_Excerpted records_
◇ ◇ ◇ ◇ ◇ ◇ ◇
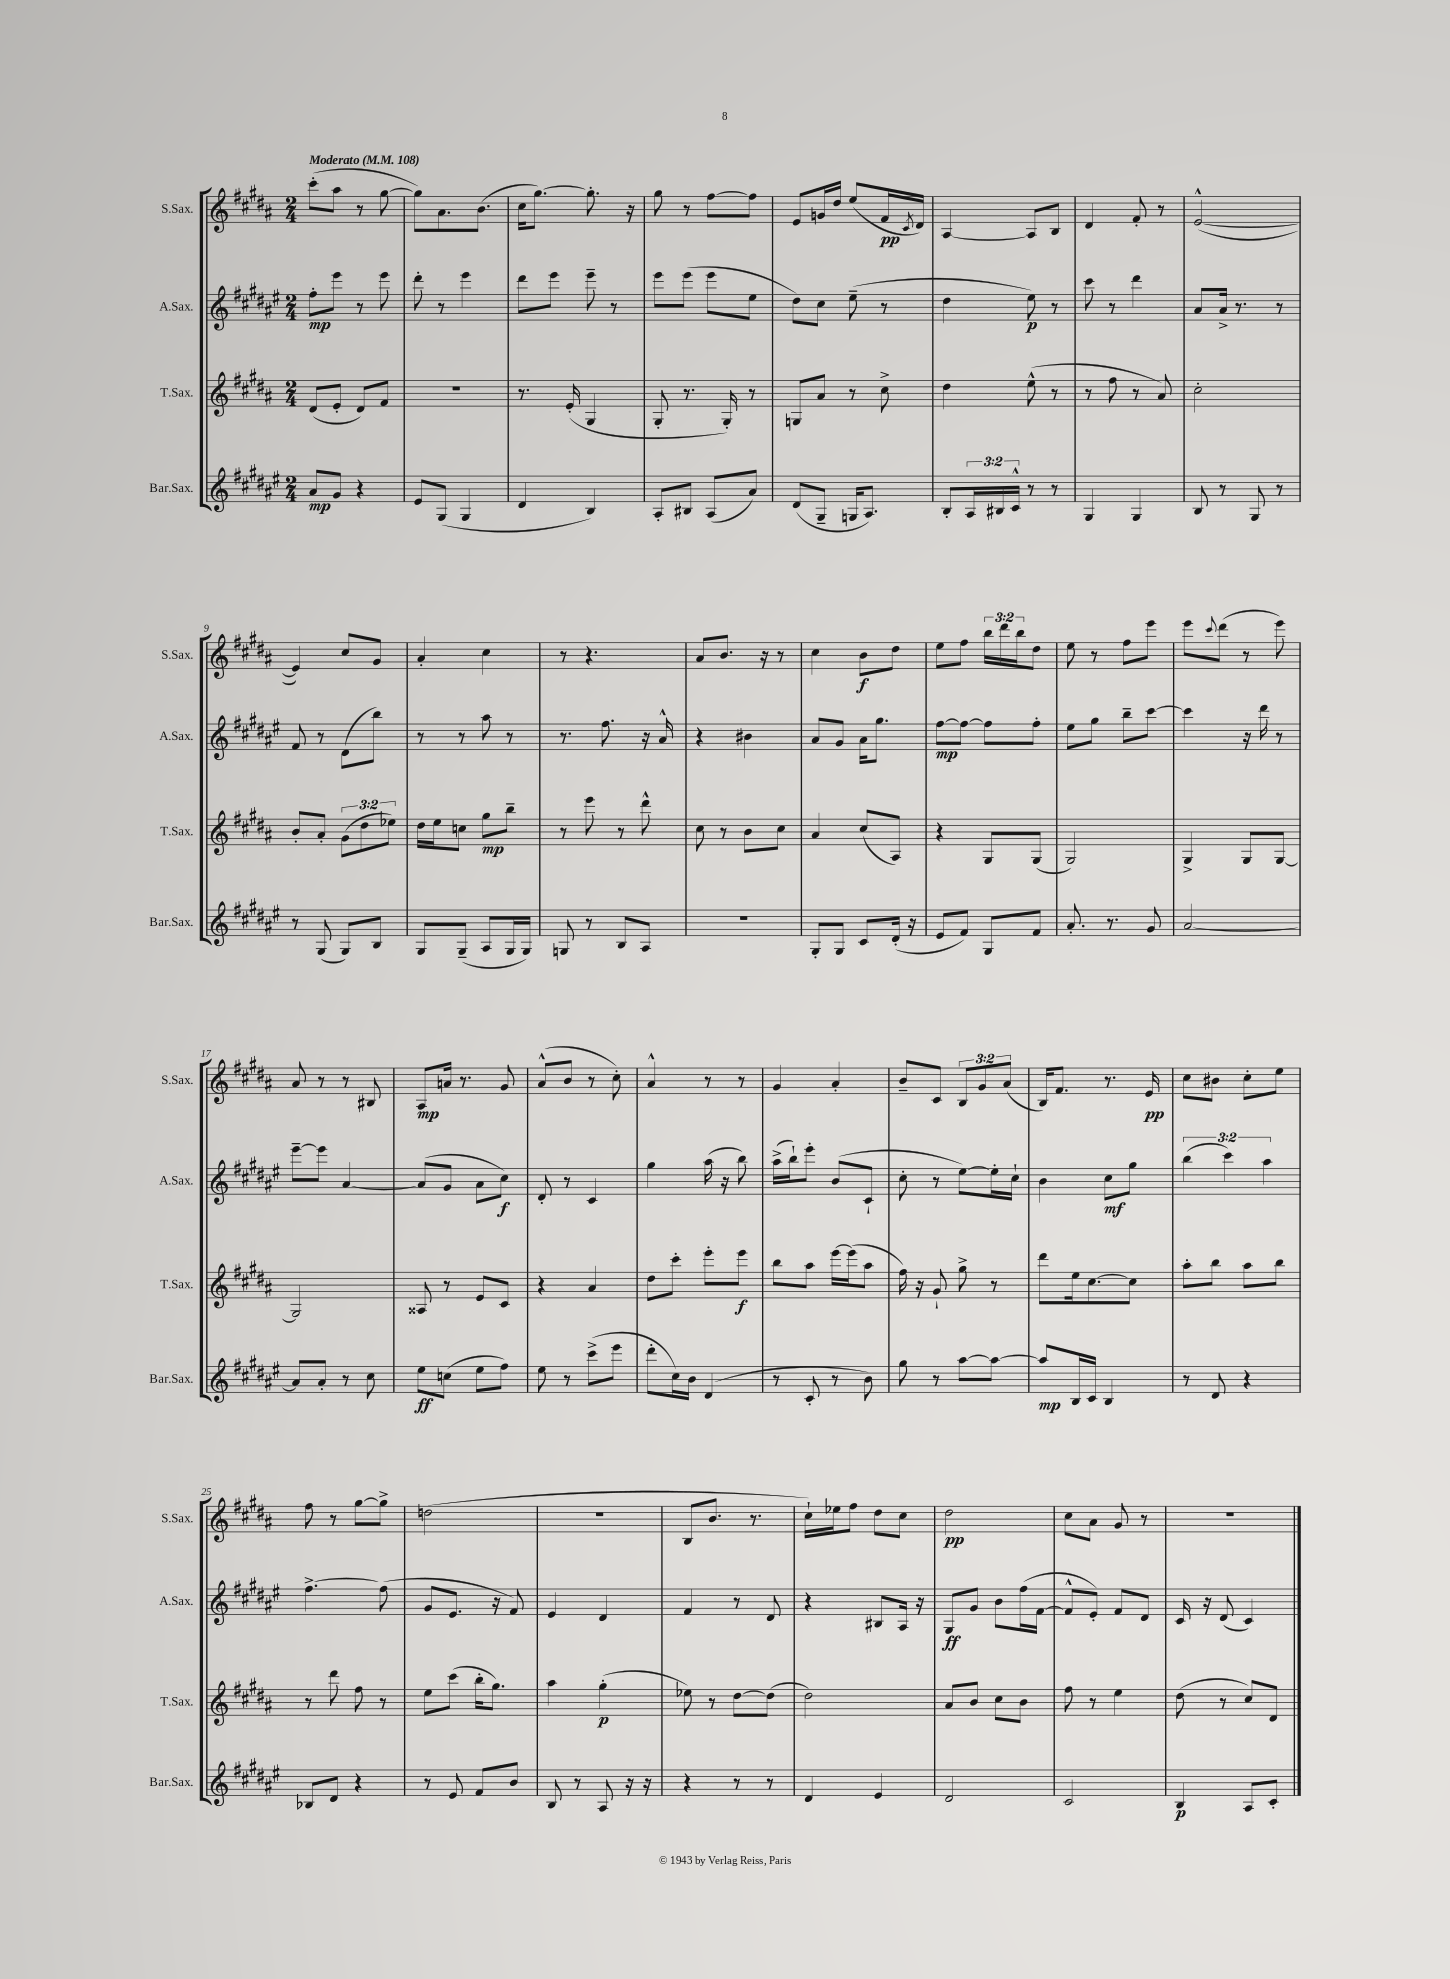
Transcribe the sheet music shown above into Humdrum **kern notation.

**kern	**kern	**kern	**kern
*staff4	*staff3	*staff2	*staff1
*clefG2	*clefG2	*clefG2	*clefG2
*k[f#c#g#d#a#e#]	*k[f#c#g#d#a#]	*k[f#c#g#d#a#e#]	*k[f#c#g#d#a#]
*M2/4	*M2/4	*M2/4	*M2/4
*MM108	*MM108	*MM108	*MM108
8a#	(8d#	8ff#'	(8ccc#'
8g#	8e'	8eee#	8aa#
4r	8d#)	8r	8r
.	8f#	8eee#	[8gg#
=	=	=	=
8e#	2r	8ddd#'	8gg#])
(8G#	.	8r	8.a#
4G#	.	4eee#	.
.	.	.	(8.b
=	=	=	=
4d#	8.r	8ddd#	16cc#
.	.	.	[8.gg#)
.	.	8eee#	.
.	(16e'	.	.
4B)	4G#	8eee#~	8.gg#']
.	.	8r	.
.	.	.	16r
=	=	=	=
8A#'	8G#'	8eee#	8gg#
8B#	8.r	(8eee#	8r
(8A#	.	8eee#	[8ff#
.	16G#')	.	.
8a#)	8r	8ee#	8ff#]
=	=	=	=
(8d#	8G	8dd#)	8e
8G#~	8a#	8cc#	16g
.	.	.	16dd#
16G	8r	(8ee#~	(8ee
8.A#)	.	.	.
.	8cc#^	8r	16f#
.	.	.	8qc#
.	.	.	16d#)
=	=	=	=
8B'	4dd#	4dd#	[4A#
24A#	.	.	.
24B#	.	.	.
24c#^^	.	.	.
8r	(8ee^^	8ee#)	8A#]
8r	8r	8r	8B
=	=	=	=
4G#	8r	8ccc#	4d#
.	8ff#	8r	.
4G#	8r	4ddd#	8f#'
.	8a#)	.	8r
=	=	=	=
8B	2cc#'	8a#	([2e^^
8r	.	16a#^	.
.	.	8.r	.
8G#	.	.	.
8r	.	8r	.
=	=	=	=
8r	8b'	8f#	4e])
(8G#	8a#'	8r	.
8G#)	(12g#	(8d#	8cc#
.	12dd#	.	.
8B	.	8bb)	8g#
.	12ee-)	.	.
=	=	=	=
8G#	16dd#	8r	4a#'
.	16ee	.	.
(8G#~	8cc	8r	.
8A#	8gg#	8aa#	4cc#
16G#	8bb~	8r	.
16G#)	.	.	.
=	=	=	=
8G	8r	8.r	8r
8r	8eee	.	4.r
.	.	8.ff#	.
8B	8r	.	.
8A#	8ddd#^^	16r	.
.	.	16a#^^	.
=	=	=	=
2r	8cc#	4r	8a#
.	8r	.	8.b
.	8b	4b#	.
.	.	.	16r
.	8cc#	.	8r
=	=	=	=
8G#'	4a#	8a#	4cc#
8G#	.	8g#	.
8c#	(8cc#	16a#	8b
.	.	8.gg#	.
(16d#'	8A#)	.	8dd#
16r	.	.	.
=	=	=	=
8e#	4r	[8ff#	8ee
8f#)	.	8ff#_	8ff#
8G#	8G#	8ff#]	24bb
.	.	.	24ddd#
.	.	.	24bb
8f#	(8G#	8ff#'	8dd#
=	=	=	=
8.a#'	2G#)	8ee#	8ee
.	.	8gg#	8r
8.r	.	.	.
.	.	8bb~	8ff#
8g#	.	[8ccc#	8eee
=	=	=	=
[2a#	4G#^	4ccc#]	8eee
.	.	.	8qqccc#
.	.	.	(8ddd#
.	8G#	16r	8r
.	.	16ddd#	.
.	[8G#	8r	8eee)
=	=	=	=
8a#]	2G#]	[8eee#~	8a#
8a#'	.	8eee#]	8r
8r	.	[4a#	8r
8cc#	.	.	8B#
=	=	=	=
8ee#	8A##	(8a#]	8A#
(8cc	8r	8g#	16a
.	.	.	8.r
8ee#	8e	8a#	.
8ff#)	8c#	8cc#)	8g#
=	=	=	=
8ee#	4r	8d#'	(8a#^^
8r	.	8r	8b
(8ccc#^	4a#	4c#	8r
8eee#	.	.	8cc#')
=	=	=	=
8ddd#'	8dd#	4gg#	4a#^^
16cc#)	8ccc#'	.	.
16b	.	.	.
(4d#	8eee'	(16aa#	8r
.	.	16r	.
.	8eee	8bb)	8r
=	=	=	=
8r	8bb	(16aa#^	4g#
.	.	16bb`)	.
8c#'	8aa#	8eee#'	.
8r	[16eee	(8b	4a#'
.	(16eee]	.	.
8b)	8aa#	8c#`	.
=	=	=	=
8gg#	16ff#)	8cc#'	8b~
.	16r	.	.
8r	8g#`	8r	8c#
[8aa#	8gg#^	[8ee#)	12B
.	.	.	12g#
8aa#_	8r	16ee#']	.
.	.	.	(12a#
.	.	16cc#`	.
=	=	=	=
8aa#]	8ddd#	4b	16B)
.	.	.	8.f#
16B	16ee	.	.
16c#	[8.cc#	.	.
4B	.	8cc#	8.r
.	8cc#]	8gg#	.
.	.	.	16e
=	=	=	=
8r	8aa#'	(6bb	8cc#
8d#	8bb	.	8b#
.	.	6ccc#)	.
4r	8aa#	.	8cc#'
.	.	6aa#	.
.	8bb	.	8ee
=	=	=	=
8B-	8r	[4.ff#^	8ff#
8d#	8ddd#	.	8r
4r	8ff#	.	[8gg#
.	8r	(8ff#]	8gg#^]
=	=	=	=
8r	8ee	8g#	(2dd
8e#	(8ccc#	8.e#	.
8f#	16bb'	.	.
.	8.gg#)	16r	.
8b	.	8f#)	.
=	=	=	=
8B	4aa#	4e#	2r
8r	.	.	.
8A#	(4gg#'	4d#	.
16r	.	.	.
16r	.	.	.
=	=	=	=
4r	8ee-)	4f#	8B
.	8r	.	8.b
8r	[8dd#	8r	.
.	.	.	8.r
8r	(8dd#]	8d#	.
=	=	=	=
4d#	2dd#)	4r	16cc#`)
.	.	.	16ee-
.	.	.	8ff#
4e#	.	8B#	8dd#
.	.	16A#	8cc#
.	.	16r	.
=	=	=	=
2d#	8a#	8G#	2dd#
.	8b	8g#	.
.	8cc#	8b	.
.	8b	(16ff#	.
.	.	[16f#	.
=	=	=	=
2c#	8ff#	8f#^^]	8cc#
.	8r	8e#')	8a#
.	4ee	8f#	8g#
.	.	8d#	8r
=	=	=	=
4B	(8dd#	16c#	2r
.	.	16r	.
.	8r	(8d#	.
8A#	8cc#)	4c#)	.
8c#'	8d#	.	.
==	==	==	==
*-	*-	*-	*-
◇ ◇ ◇ ◇ ◇ ◇ ◇
_Direction_
Pick out each line of the records above that contains the string "kern" and copy those lines.

_Task answer_
Transcribe the sheet music shown above into Humdrum **kern notation.
**kern	**kern	**kern	**kern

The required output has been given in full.